**WHAT IS BEING ASKED:** Every line from the one with "purple cross: (147, 145)" up to and including the one with "purple square: (73, 93) -> (135, 141), moved" is to be output exactly as it appears below; pictures are not.

********

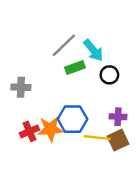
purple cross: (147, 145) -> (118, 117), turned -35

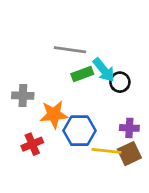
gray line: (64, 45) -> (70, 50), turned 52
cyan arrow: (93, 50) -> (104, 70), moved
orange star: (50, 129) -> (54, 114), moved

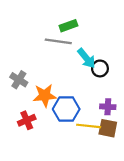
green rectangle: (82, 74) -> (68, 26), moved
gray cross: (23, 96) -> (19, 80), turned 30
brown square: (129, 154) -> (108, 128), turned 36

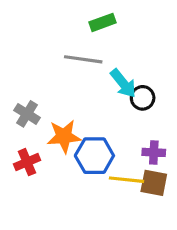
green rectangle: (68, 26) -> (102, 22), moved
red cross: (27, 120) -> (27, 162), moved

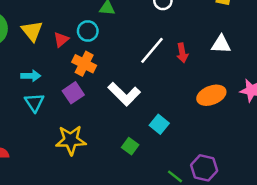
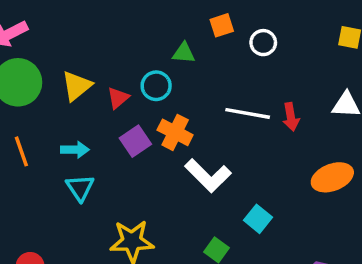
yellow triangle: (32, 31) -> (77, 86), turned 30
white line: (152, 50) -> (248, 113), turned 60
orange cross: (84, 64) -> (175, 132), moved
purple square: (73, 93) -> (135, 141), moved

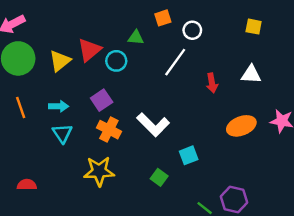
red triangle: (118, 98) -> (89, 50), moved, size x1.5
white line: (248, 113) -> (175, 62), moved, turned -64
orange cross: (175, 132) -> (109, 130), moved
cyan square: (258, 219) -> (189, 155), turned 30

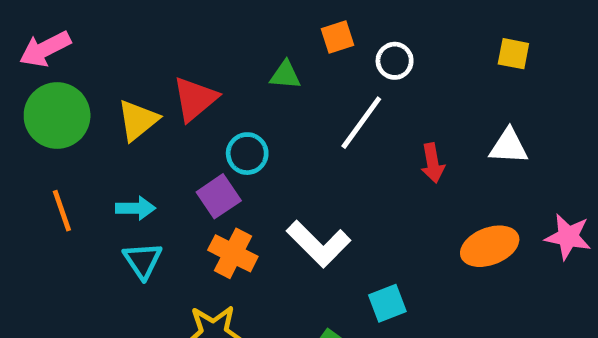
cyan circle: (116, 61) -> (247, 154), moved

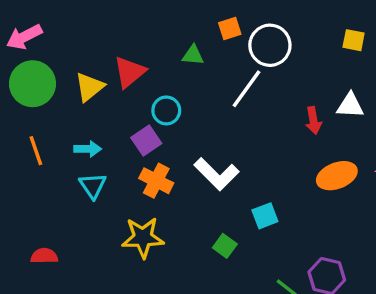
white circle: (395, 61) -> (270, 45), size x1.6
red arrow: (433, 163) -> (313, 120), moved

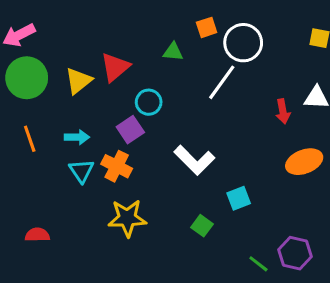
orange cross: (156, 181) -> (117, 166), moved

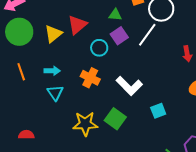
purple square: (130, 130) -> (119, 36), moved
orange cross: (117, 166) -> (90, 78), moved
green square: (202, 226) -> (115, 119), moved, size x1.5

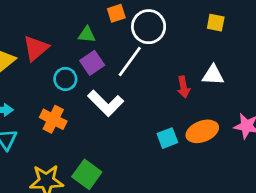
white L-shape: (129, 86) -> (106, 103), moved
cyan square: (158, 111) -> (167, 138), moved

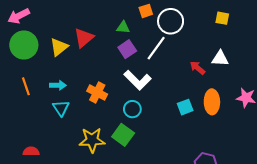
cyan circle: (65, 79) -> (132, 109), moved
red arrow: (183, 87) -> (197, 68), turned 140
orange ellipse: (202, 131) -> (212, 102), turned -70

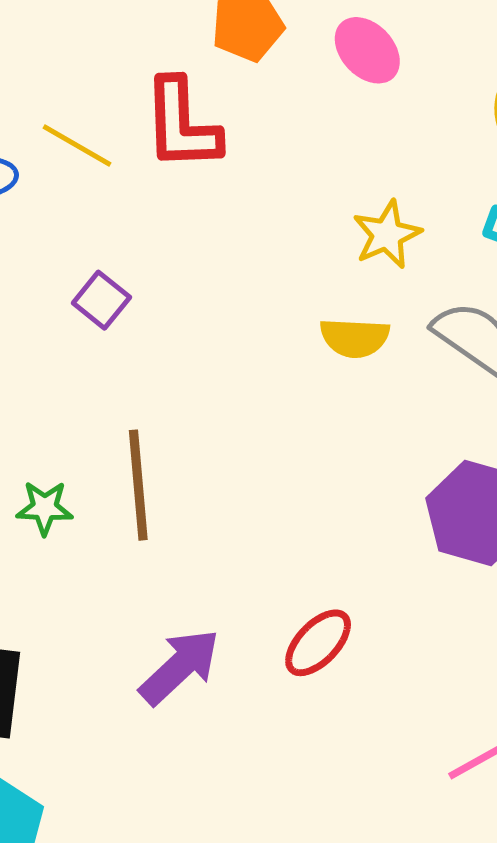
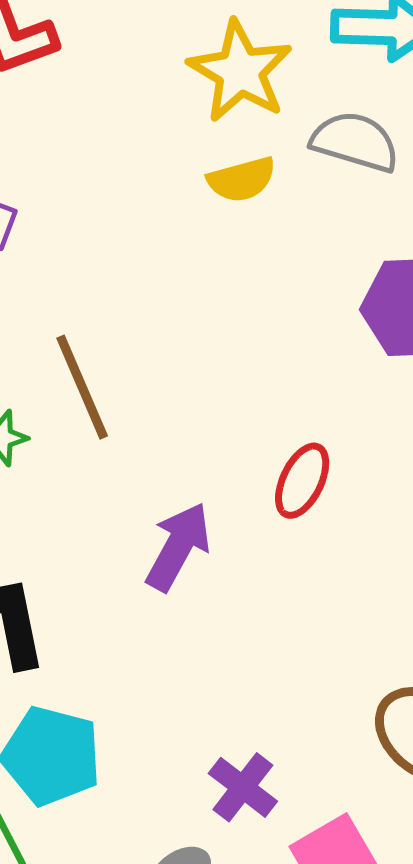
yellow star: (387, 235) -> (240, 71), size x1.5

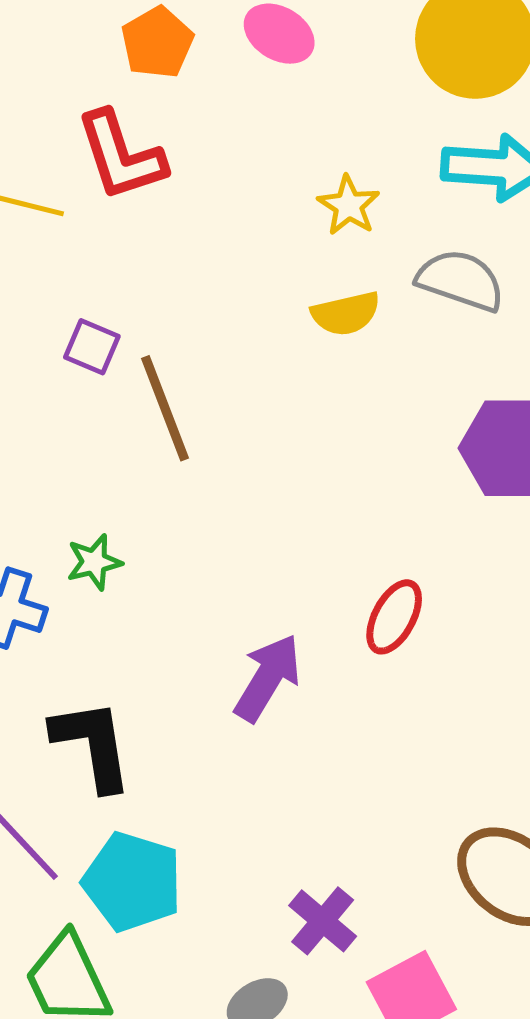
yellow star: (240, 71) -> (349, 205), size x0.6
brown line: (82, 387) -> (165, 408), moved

********

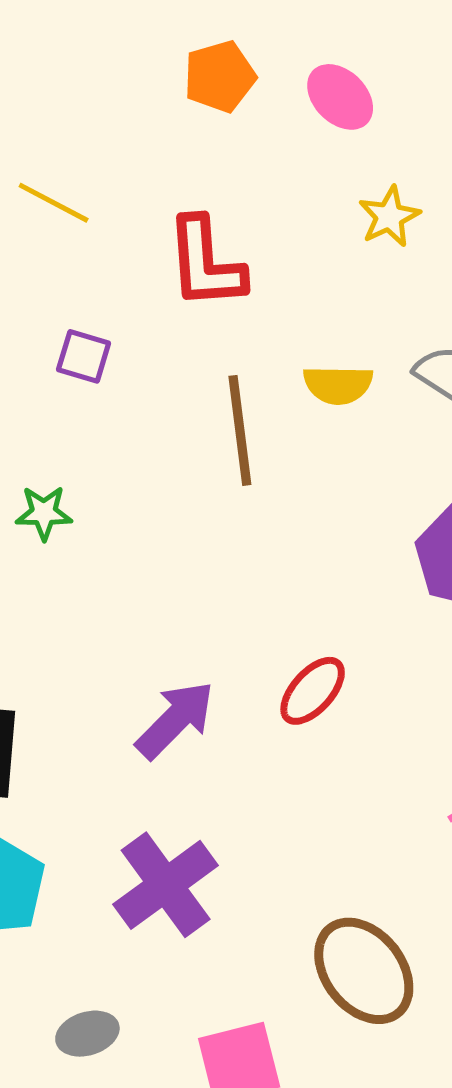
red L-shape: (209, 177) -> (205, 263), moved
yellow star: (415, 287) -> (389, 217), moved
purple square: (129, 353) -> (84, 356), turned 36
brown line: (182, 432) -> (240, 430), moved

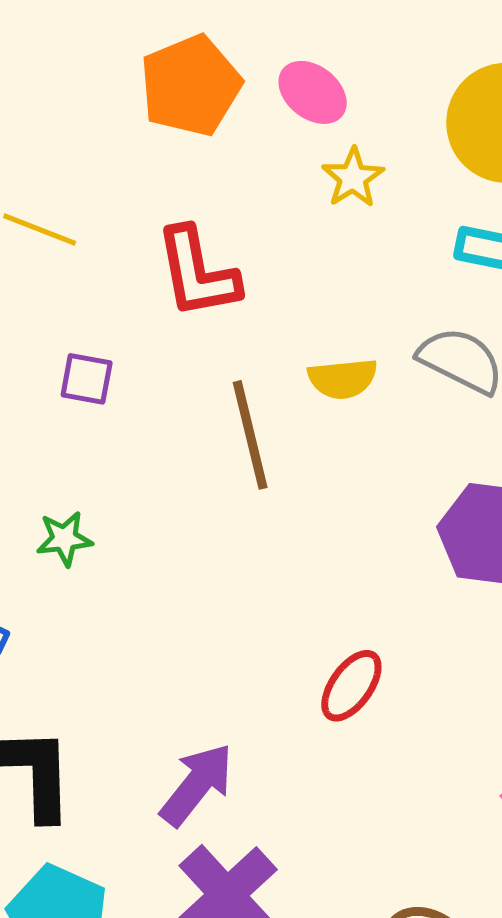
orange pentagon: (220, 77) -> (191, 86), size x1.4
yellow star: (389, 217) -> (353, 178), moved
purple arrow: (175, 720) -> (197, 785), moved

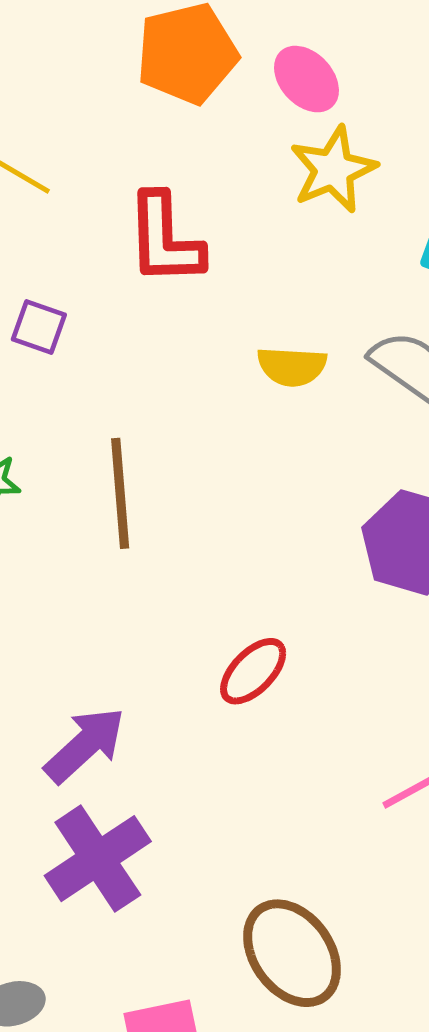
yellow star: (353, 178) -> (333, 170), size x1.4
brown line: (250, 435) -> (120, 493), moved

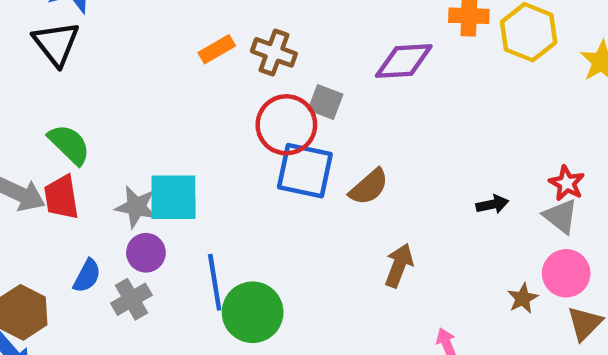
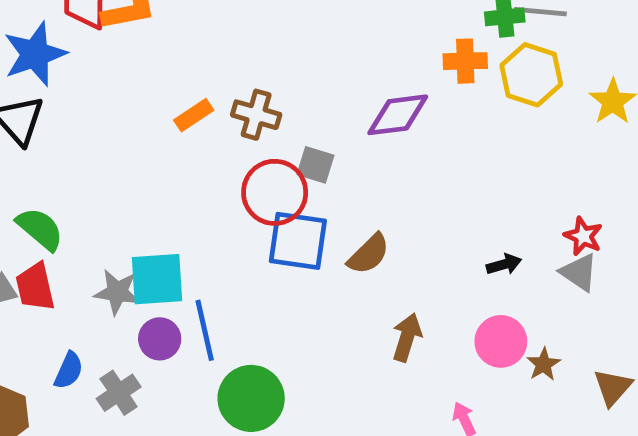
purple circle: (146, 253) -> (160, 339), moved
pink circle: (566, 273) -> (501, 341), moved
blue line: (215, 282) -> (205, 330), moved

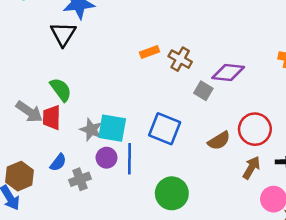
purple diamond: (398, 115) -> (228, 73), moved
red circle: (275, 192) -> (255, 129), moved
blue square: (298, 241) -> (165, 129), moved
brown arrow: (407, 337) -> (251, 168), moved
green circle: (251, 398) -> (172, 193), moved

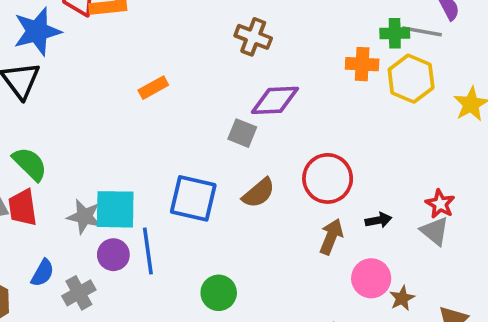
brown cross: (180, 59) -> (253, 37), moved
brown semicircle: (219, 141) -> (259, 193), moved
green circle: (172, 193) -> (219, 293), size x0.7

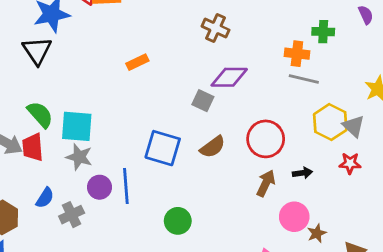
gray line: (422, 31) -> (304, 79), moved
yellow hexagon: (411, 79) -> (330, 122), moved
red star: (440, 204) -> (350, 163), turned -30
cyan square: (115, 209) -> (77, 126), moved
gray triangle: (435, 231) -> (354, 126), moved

********

**RESULT OF THIS TASK:**
purple cross: (147, 145) -> (118, 117), turned -35

gray line: (64, 45) -> (70, 50), turned 52
cyan arrow: (93, 50) -> (104, 70), moved
orange star: (50, 129) -> (54, 114), moved

green rectangle: (82, 74) -> (68, 26), moved
gray cross: (23, 96) -> (19, 80), turned 30
brown square: (129, 154) -> (108, 128), turned 36

green rectangle: (68, 26) -> (102, 22), moved
red cross: (27, 120) -> (27, 162), moved

yellow triangle: (32, 31) -> (77, 86), turned 30
white line: (152, 50) -> (248, 113), turned 60
orange cross: (84, 64) -> (175, 132), moved
purple square: (73, 93) -> (135, 141), moved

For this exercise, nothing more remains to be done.